▸ **Task**: How many lines below include the word "resized"? State that number and nothing else.

▸ **Dataset entries**:
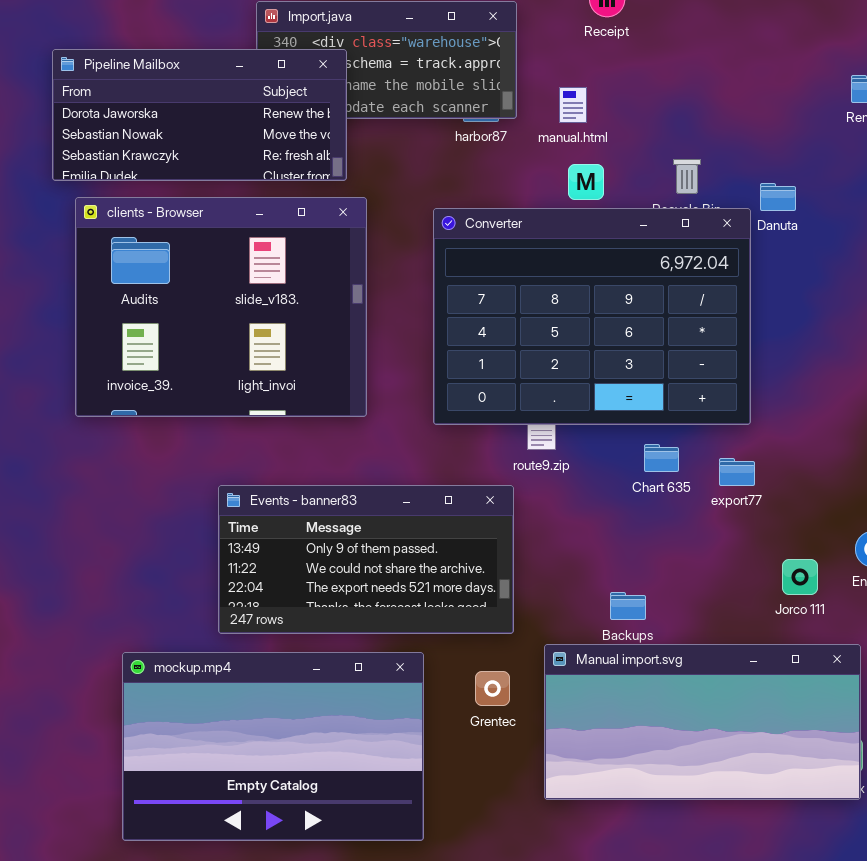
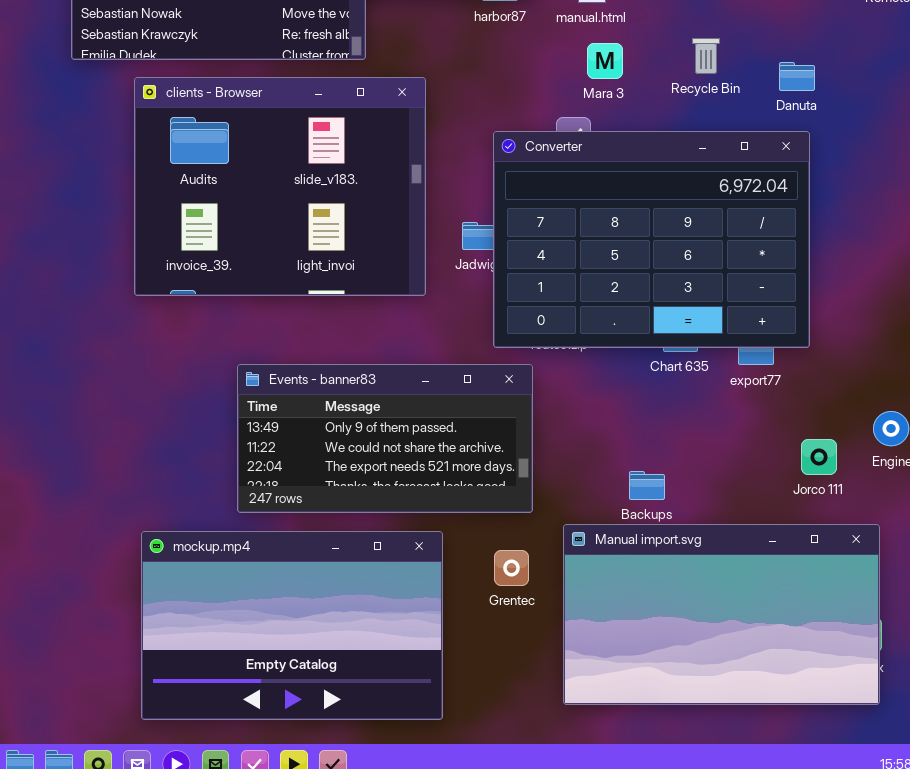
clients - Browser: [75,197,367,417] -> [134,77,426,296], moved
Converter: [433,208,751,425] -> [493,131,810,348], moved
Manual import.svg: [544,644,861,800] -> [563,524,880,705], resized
--
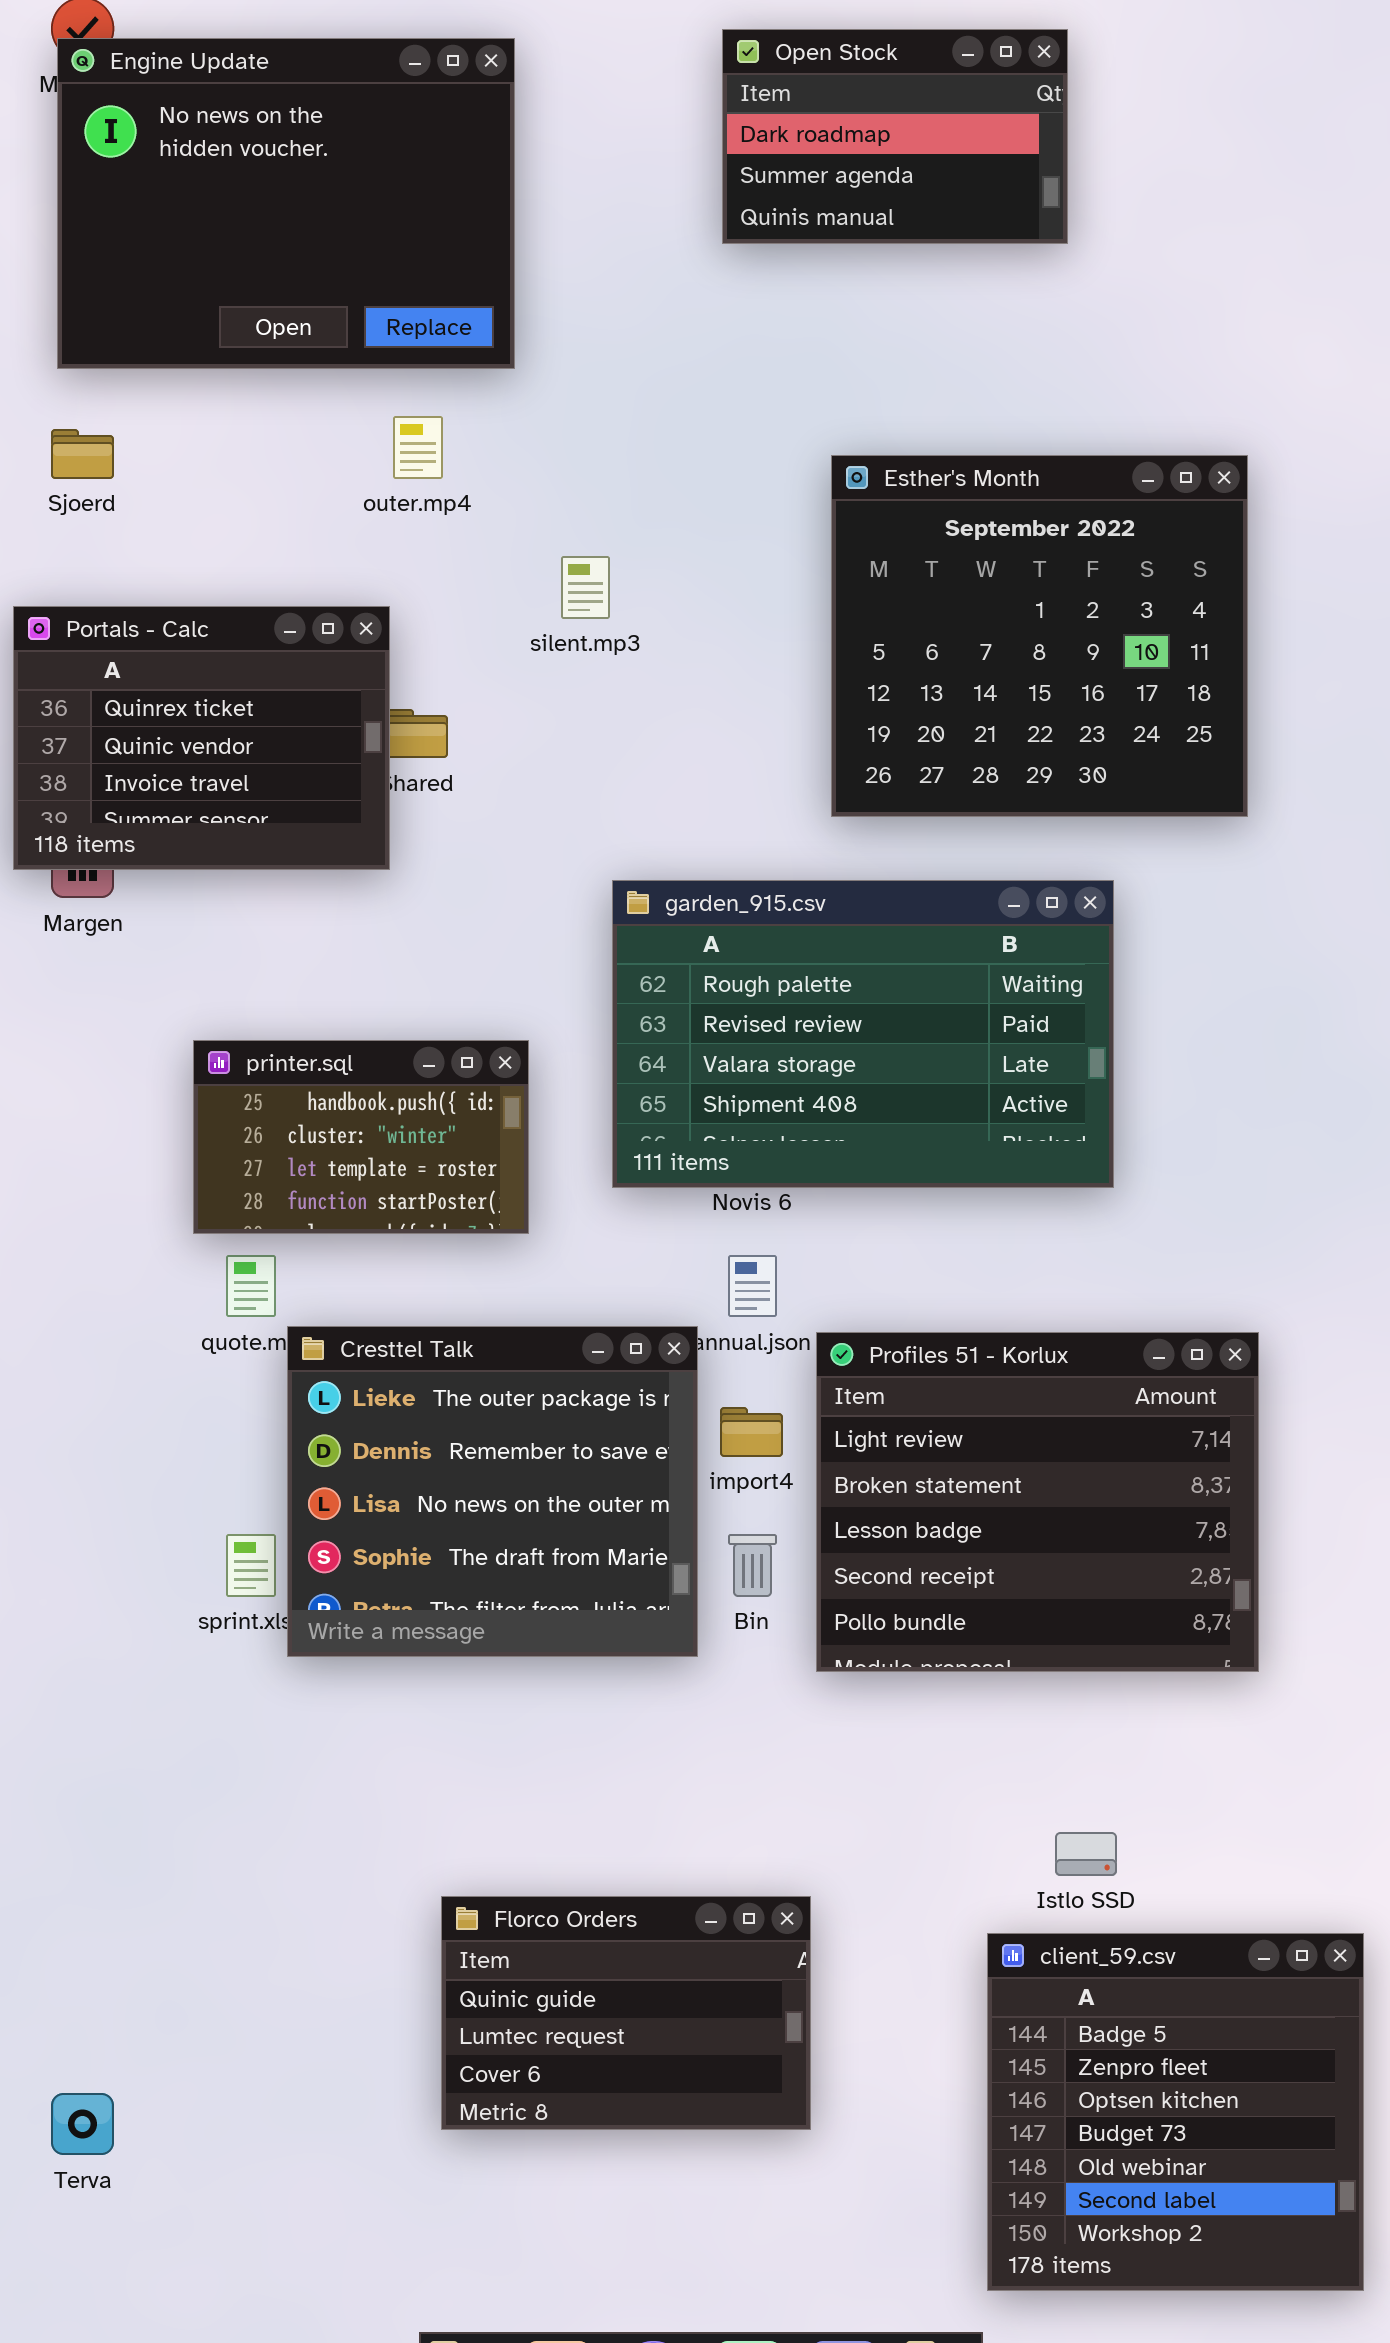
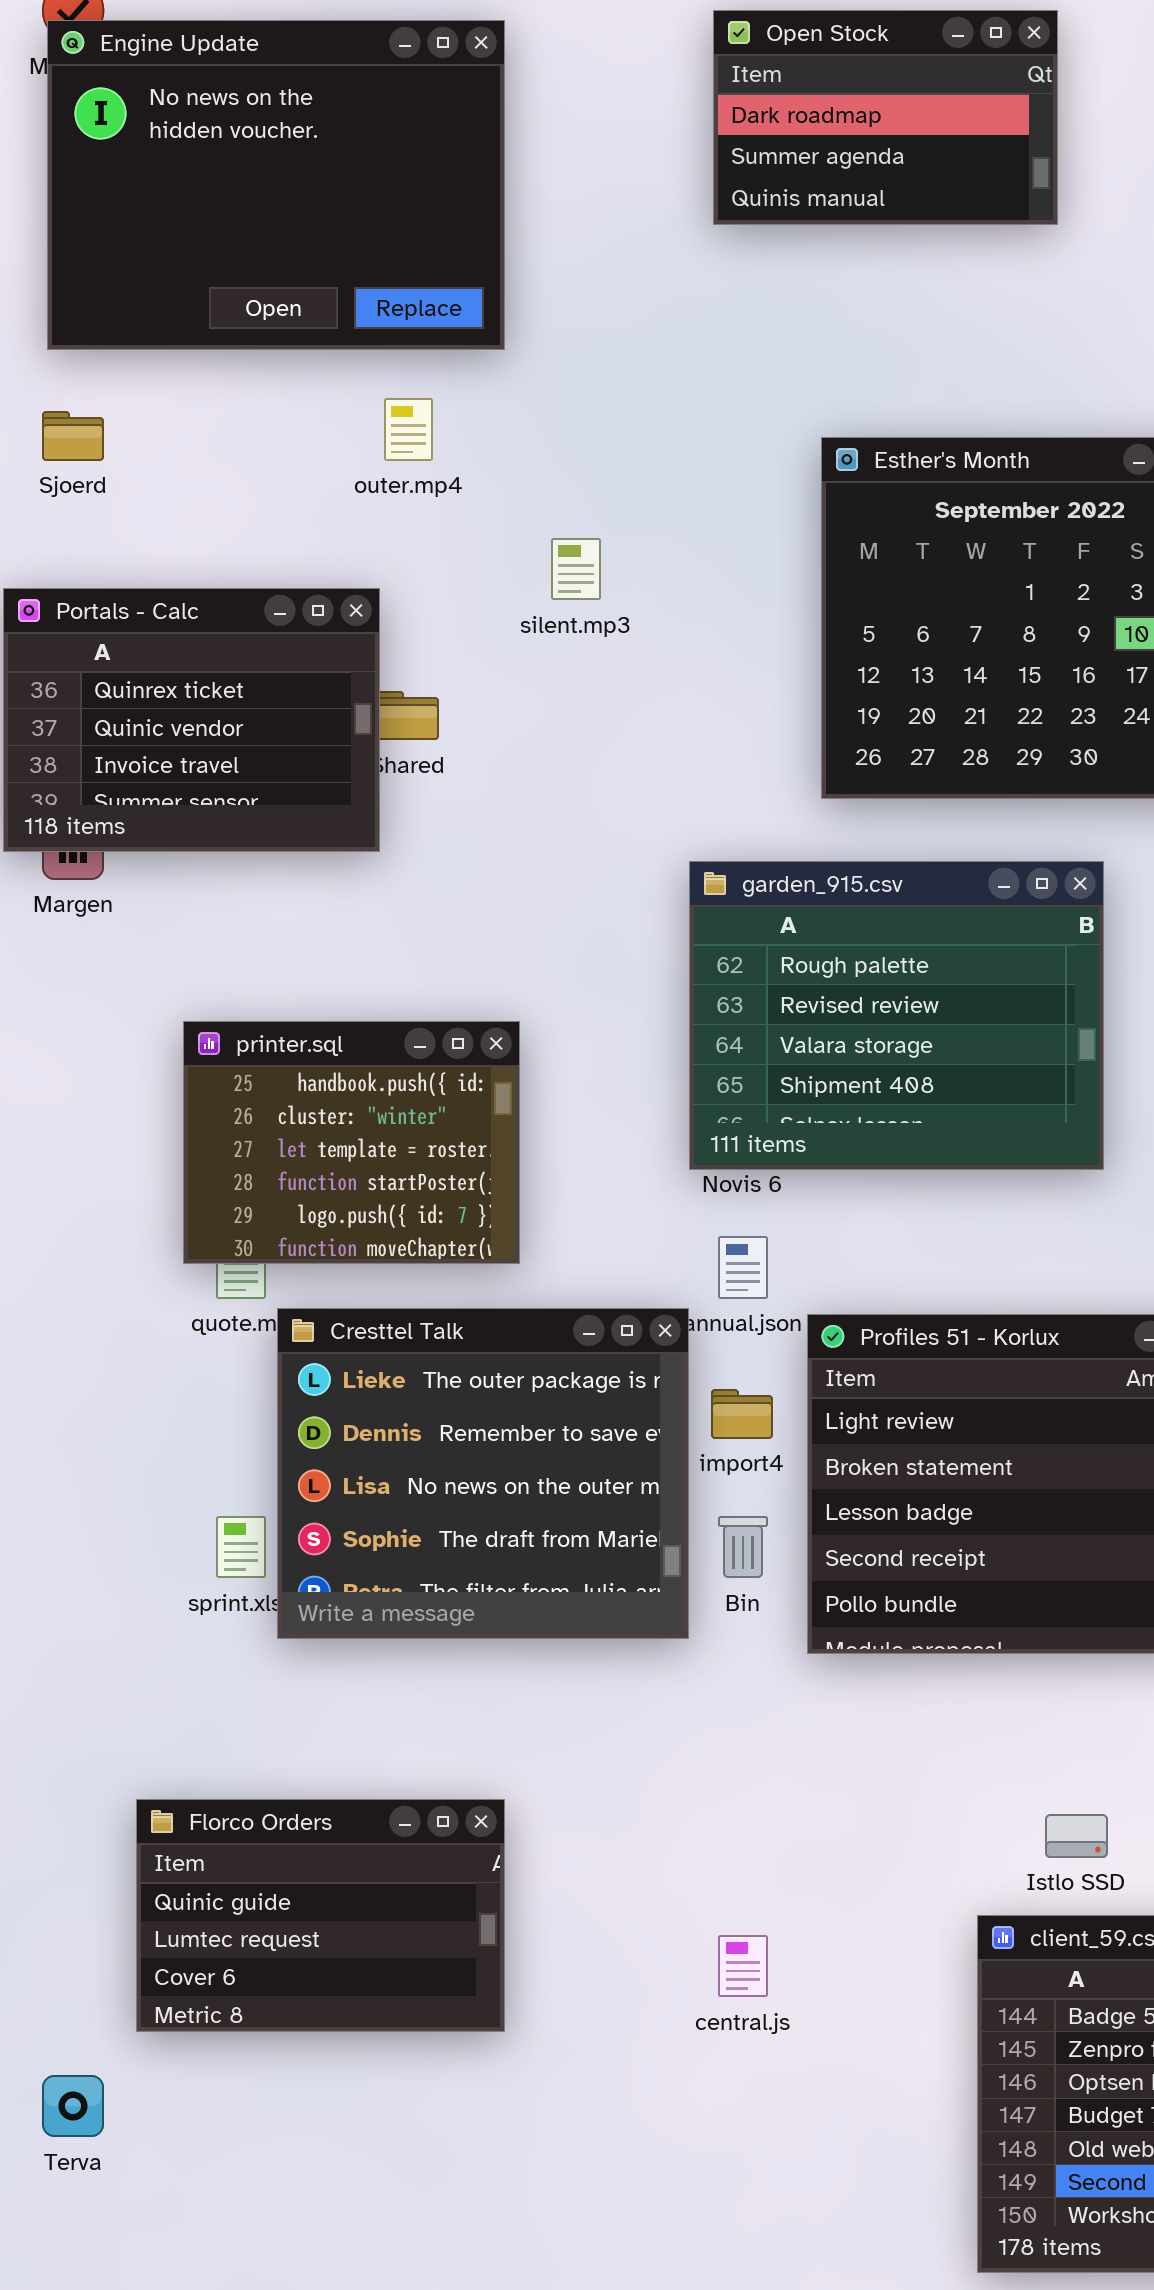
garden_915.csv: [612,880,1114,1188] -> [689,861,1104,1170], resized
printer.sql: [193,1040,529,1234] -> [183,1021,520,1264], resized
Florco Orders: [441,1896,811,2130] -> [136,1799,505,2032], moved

▸ **Task response**: 3